● **ACTIVITY**: Pick out all lines of the entries that include the word "white" and copy them.
=== DATA PROVIDED ===
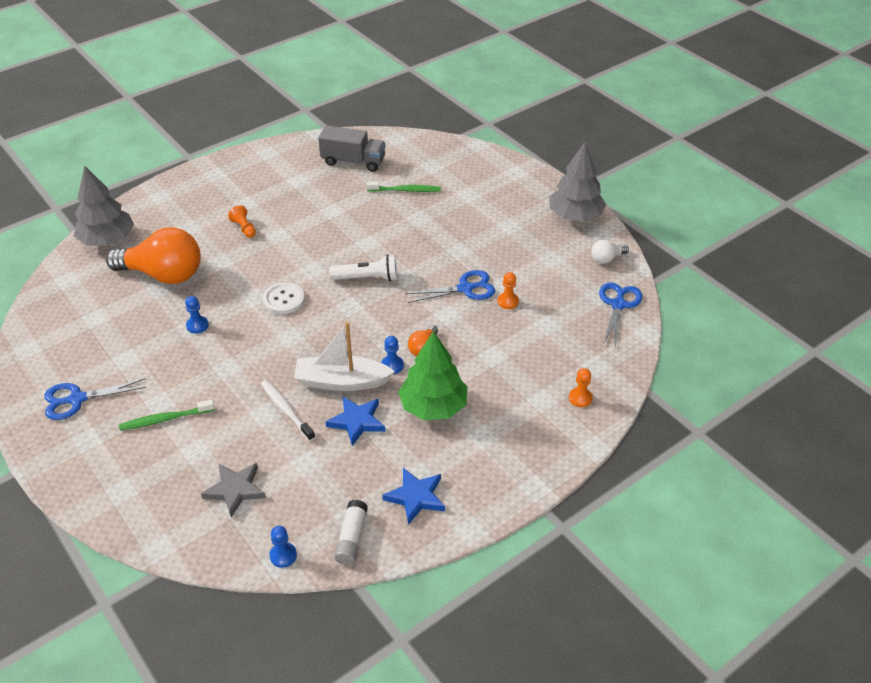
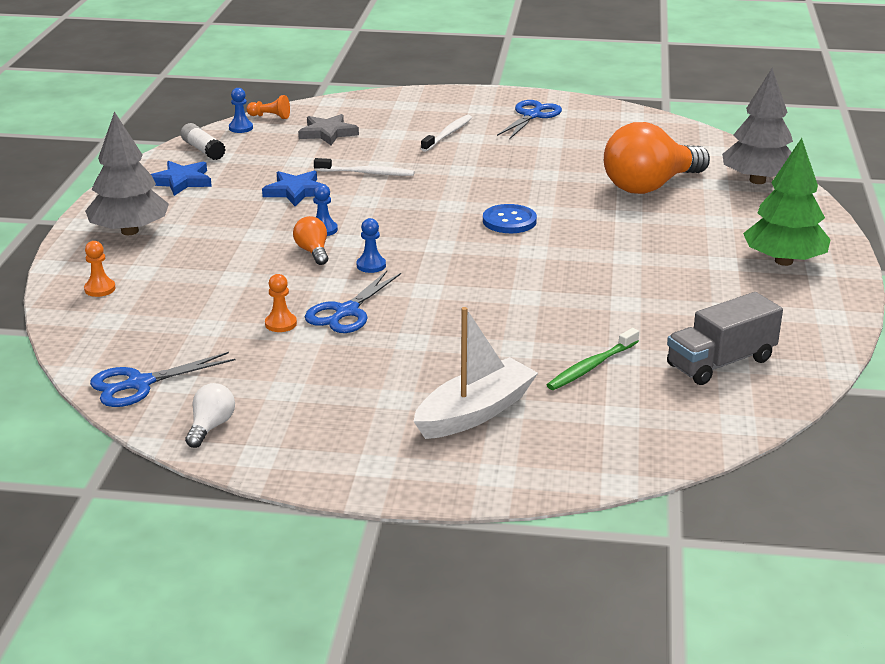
camera: 135 degrees right, 15 degrees down
(165, 419) = (448, 134): green toothbrush -> white toothbrush
(197, 325) = (543, 176): blue pawn -> blue pawn (371, 265)
(244, 228) = (671, 245): orange pawn -> orange pawn (270, 117)
(284, 299) = (509, 221): white button -> blue button
(341, 382) = (351, 203): white boat -> white boat (475, 412)
(367, 278) = (465, 270): white flashlight -> none
(433, 406) = (242, 225): green tree -> green tree (783, 261)
(575, 216) = (322, 459): grey tree -> grey tree (130, 231)
(618, 305) = (139, 384): blue scissors -> blue scissors turned 90 degrees clockwise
===
● **EXPECTED ANSWER**:
(165, 419) = (448, 134): green toothbrush -> white toothbrush
(284, 299) = (509, 221): white button -> blue button
(341, 382) = (351, 203): white boat -> white boat (475, 412)
(367, 278) = (465, 270): white flashlight -> none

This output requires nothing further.